Object state change records:
%%

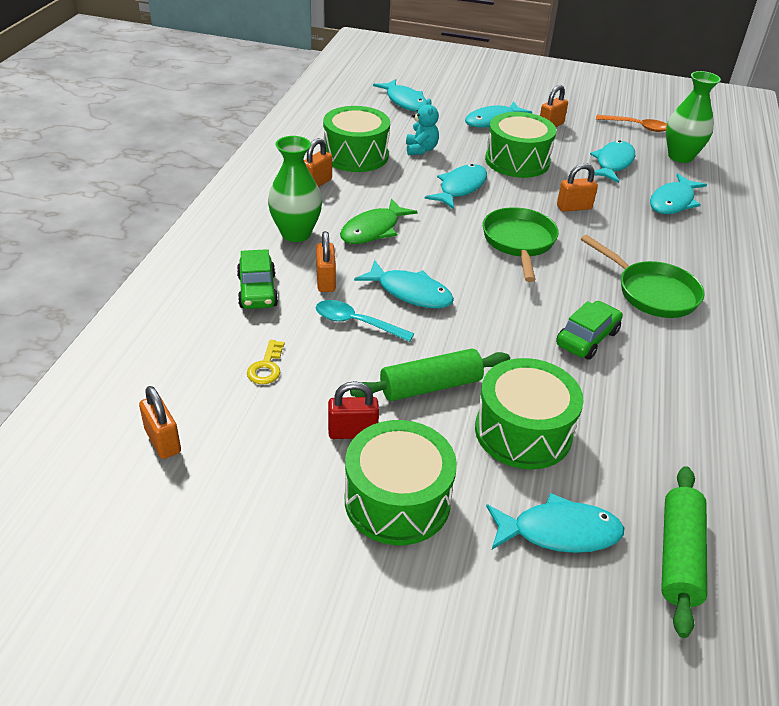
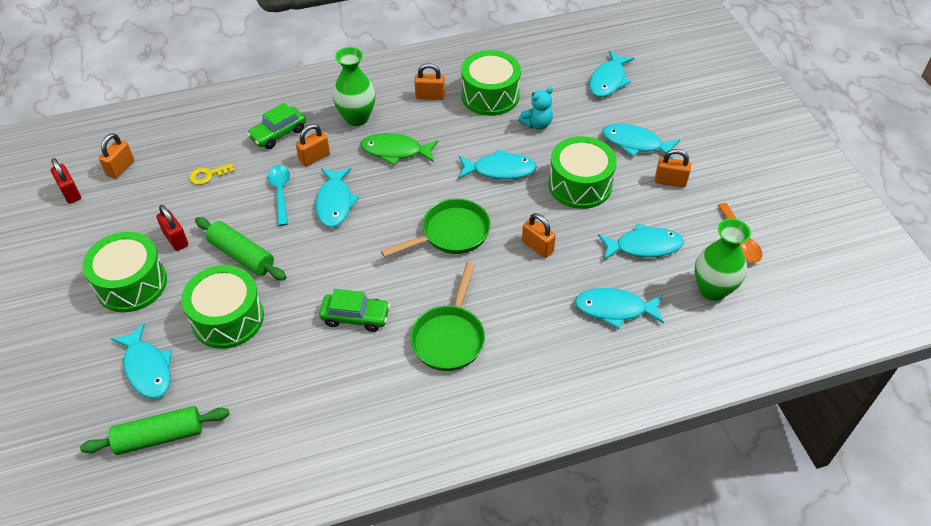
camera: 60 degrees right, 10 degrees up
none -> red padlock [51,158,81,204]

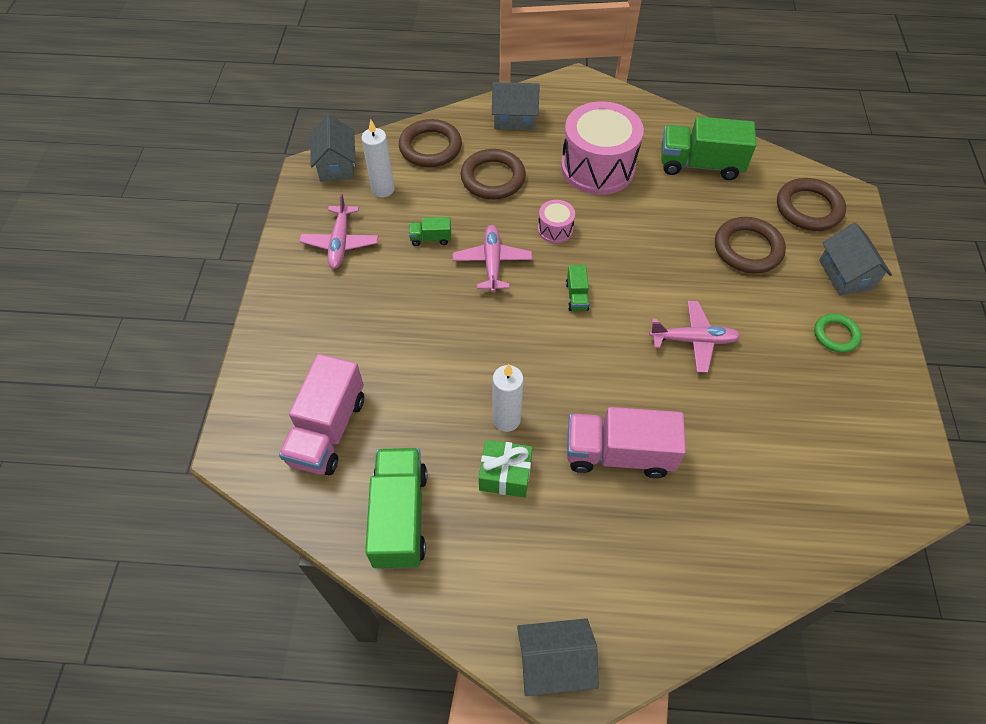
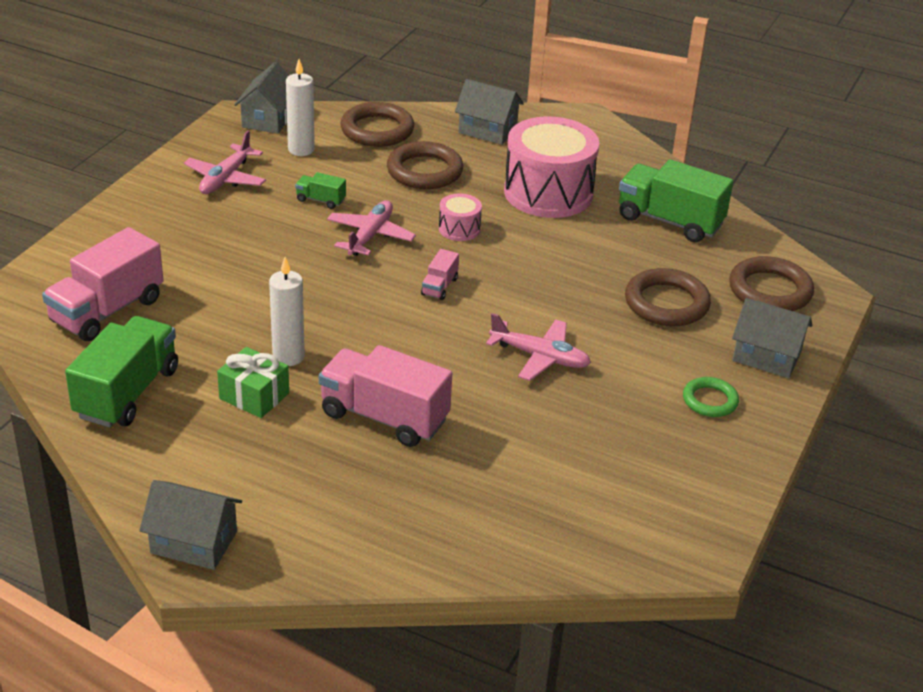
camera: 20 degrees right, 20 degrees down
green truck [566,265,590,311] -> pink truck [421,249,459,300]
grey house [819,223,892,296] -> grey house turned 75 degrees counterclockwise [732,298,812,378]

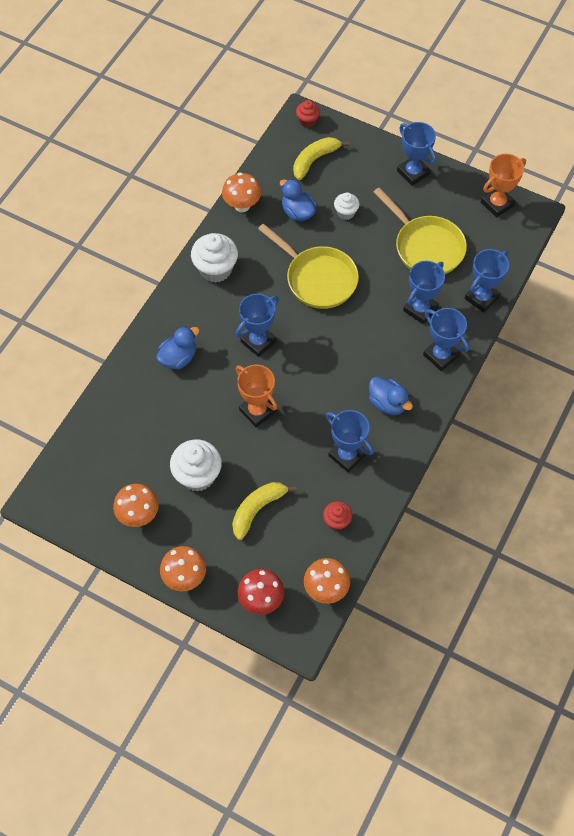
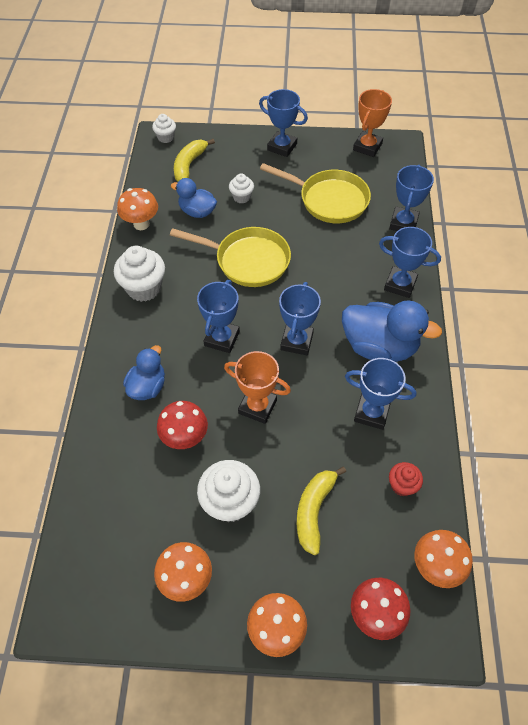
camera: 25 degrees left, 5 degrees down
red cupcake [296,100,320,128] -> white cupcake [152,114,176,143]
blue duck [369,377,413,415] -> blue duck [342,300,442,362], size x1.68
blue trophy [403,261,445,324] -> blue trophy moved to [279,282,321,355]
none -> red mushroom [157,401,208,449]

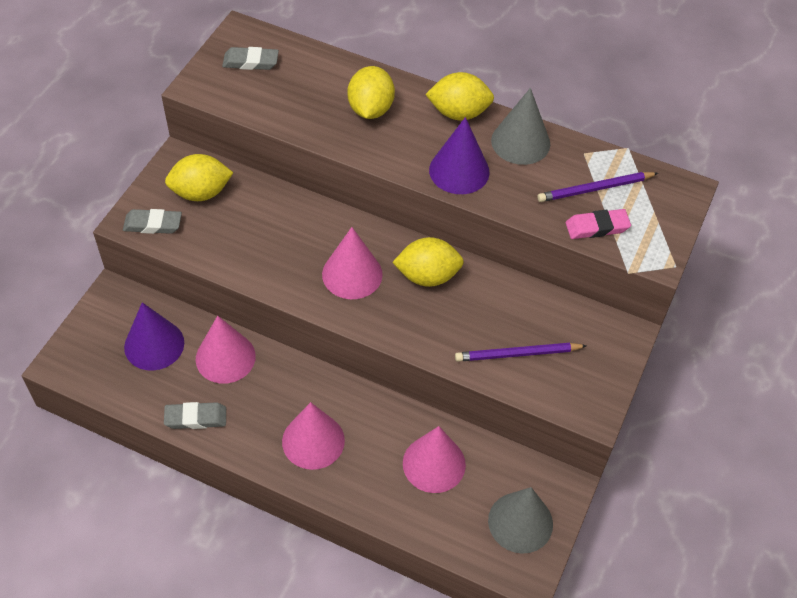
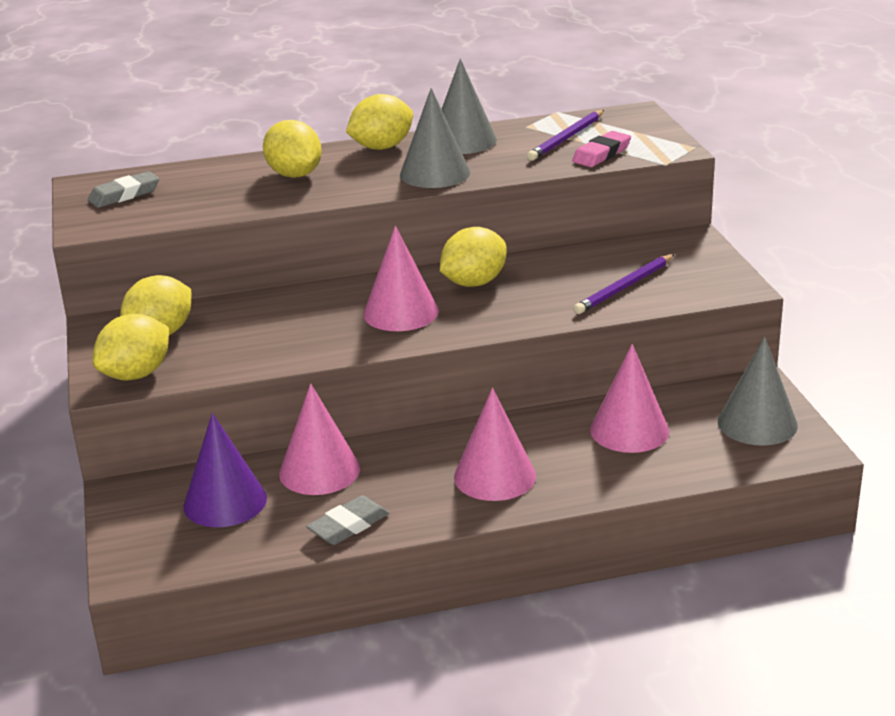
camera: 35 degrees left, 25 degrees down
grey eraser [123,209,182,234] -> yellow lemon [93,314,169,380]
purple cone [429,117,489,194] -> grey cone [400,88,470,188]

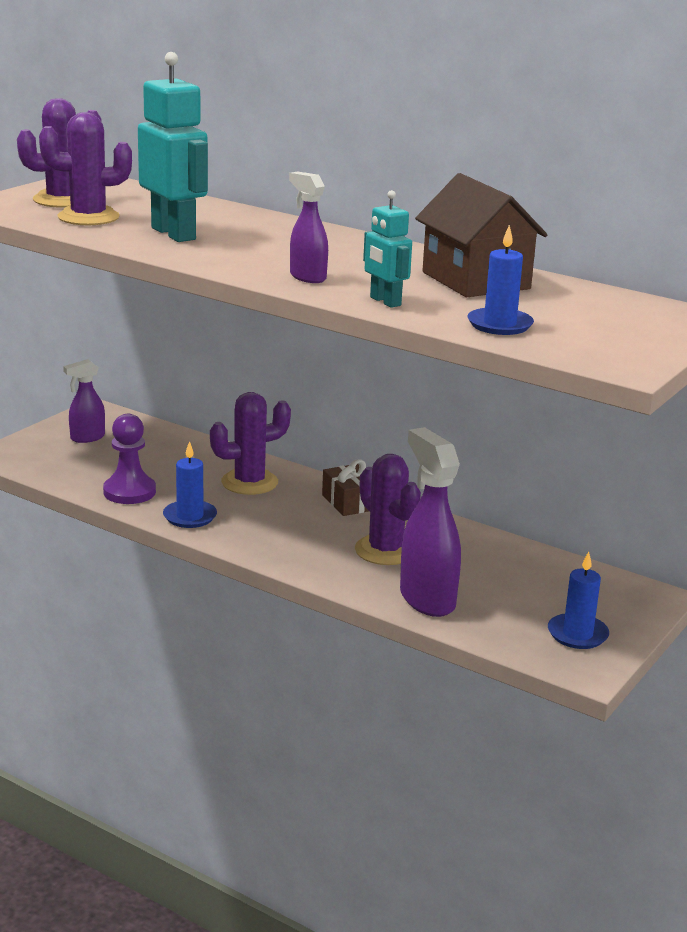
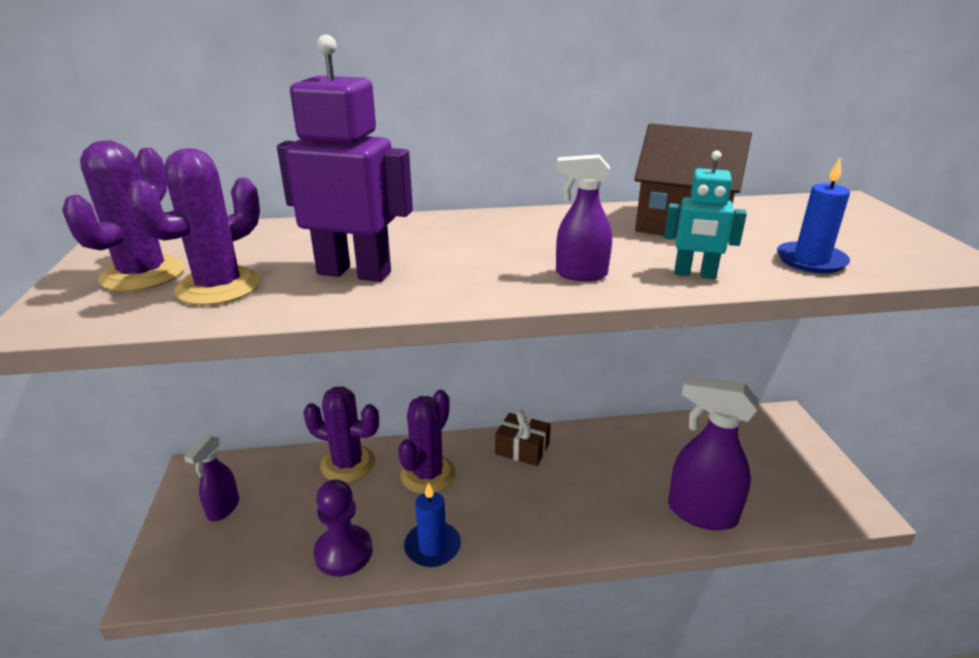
camera: 40 degrees left, 5 degrees up
turquoise robot [138,52,208,242] -> purple robot [277,35,413,282]
purple cactus [355,454,421,565] -> purple cactus moved to [303,386,379,482]
blue candle [548,551,609,649] -> none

%%

> [PROBLEM TO SOLVE] Every line from the one containing "purple cone [429,117,489,194]" through the end of the records is to be returned exactly, and those lines alone; pictures are dropped.

> [TASK RESULT]
purple cone [429,117,489,194] -> grey cone [400,88,470,188]

camera: 40 degrees left, 5 degrees up
turquoise robot [138,52,208,242] -> purple robot [277,35,413,282]
purple cactus [355,454,421,565] -> purple cactus moved to [303,386,379,482]
blue candle [548,551,609,649] -> none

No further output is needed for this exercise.